/---
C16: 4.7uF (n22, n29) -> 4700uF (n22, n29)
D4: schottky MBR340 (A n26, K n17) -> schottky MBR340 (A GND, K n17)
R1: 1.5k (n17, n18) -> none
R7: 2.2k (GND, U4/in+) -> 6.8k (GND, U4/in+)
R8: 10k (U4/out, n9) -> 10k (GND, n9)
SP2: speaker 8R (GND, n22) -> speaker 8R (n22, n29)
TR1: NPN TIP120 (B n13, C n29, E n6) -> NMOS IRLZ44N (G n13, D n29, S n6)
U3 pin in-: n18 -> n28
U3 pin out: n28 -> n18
\---
/---
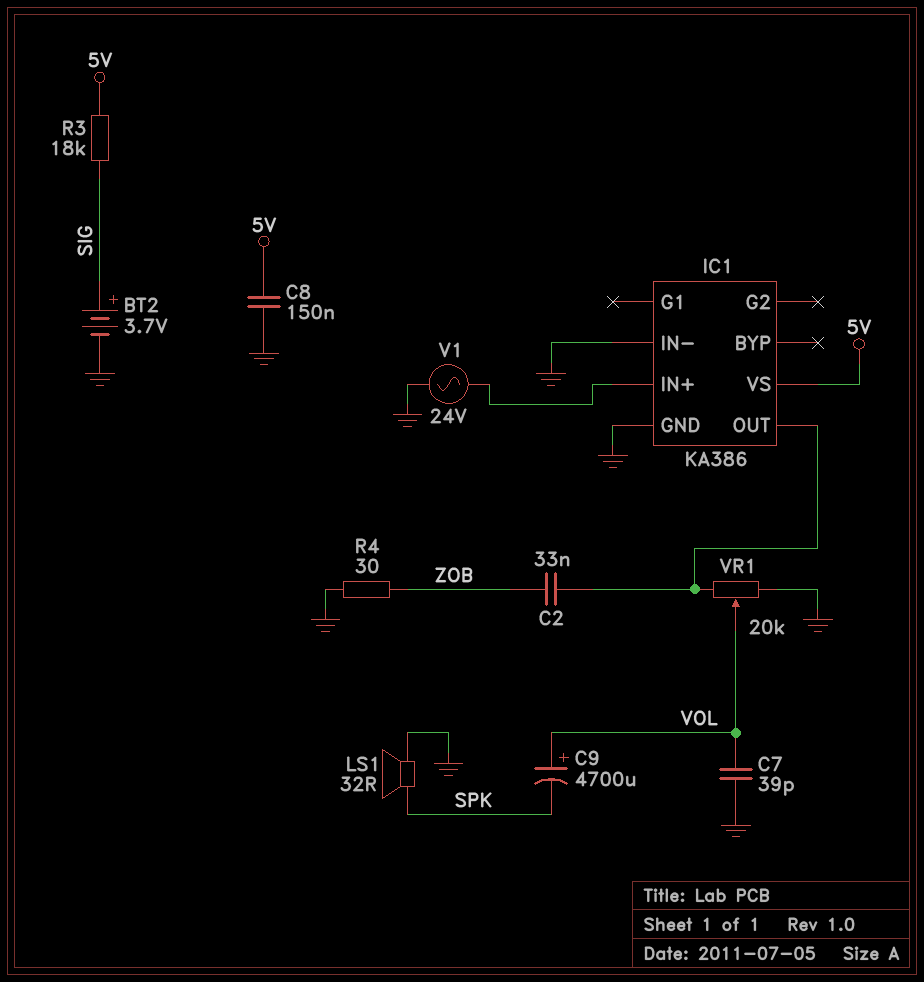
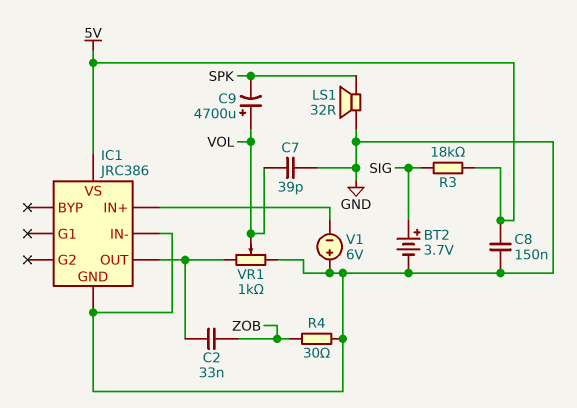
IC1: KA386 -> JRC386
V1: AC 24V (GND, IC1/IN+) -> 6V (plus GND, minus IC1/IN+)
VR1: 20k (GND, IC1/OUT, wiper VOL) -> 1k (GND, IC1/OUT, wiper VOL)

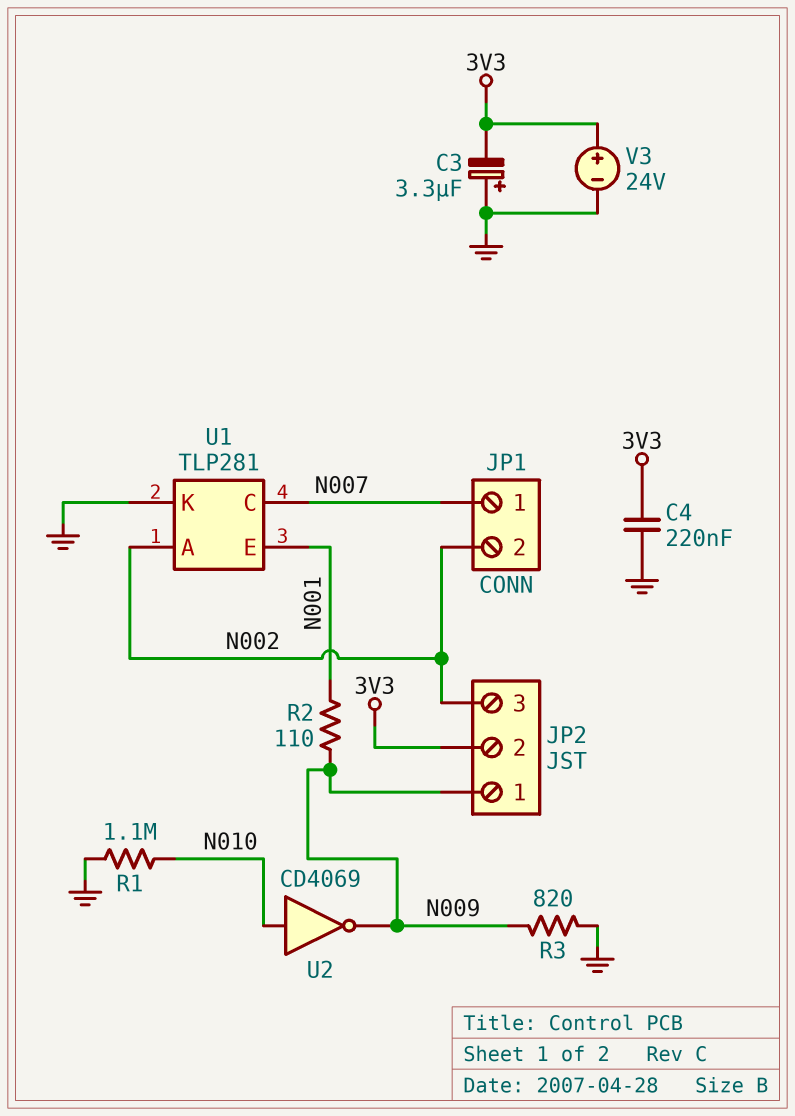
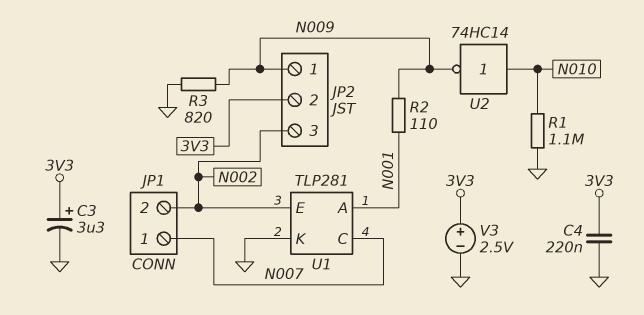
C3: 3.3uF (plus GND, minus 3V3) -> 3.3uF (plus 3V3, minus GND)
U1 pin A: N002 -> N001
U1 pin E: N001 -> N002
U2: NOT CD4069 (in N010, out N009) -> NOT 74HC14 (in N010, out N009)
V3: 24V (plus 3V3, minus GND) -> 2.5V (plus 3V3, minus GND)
\---
ASSIGNMENT: Retype, exactly and in full, the lines above from the one containing "C16: 4.7uF (n22, n29) -> 4700uF (n22, n29)" through the one containing "U3 pin out: n28 -> n18".

TASK RESPONSE:
C16: 4.7uF (n22, n29) -> 4700uF (n22, n29)
D4: schottky MBR340 (A n26, K n17) -> schottky MBR340 (A GND, K n17)
R1: 1.5k (n17, n18) -> none
R7: 2.2k (GND, U4/in+) -> 6.8k (GND, U4/in+)
R8: 10k (U4/out, n9) -> 10k (GND, n9)
SP2: speaker 8R (GND, n22) -> speaker 8R (n22, n29)
TR1: NPN TIP120 (B n13, C n29, E n6) -> NMOS IRLZ44N (G n13, D n29, S n6)
U3 pin in-: n18 -> n28
U3 pin out: n28 -> n18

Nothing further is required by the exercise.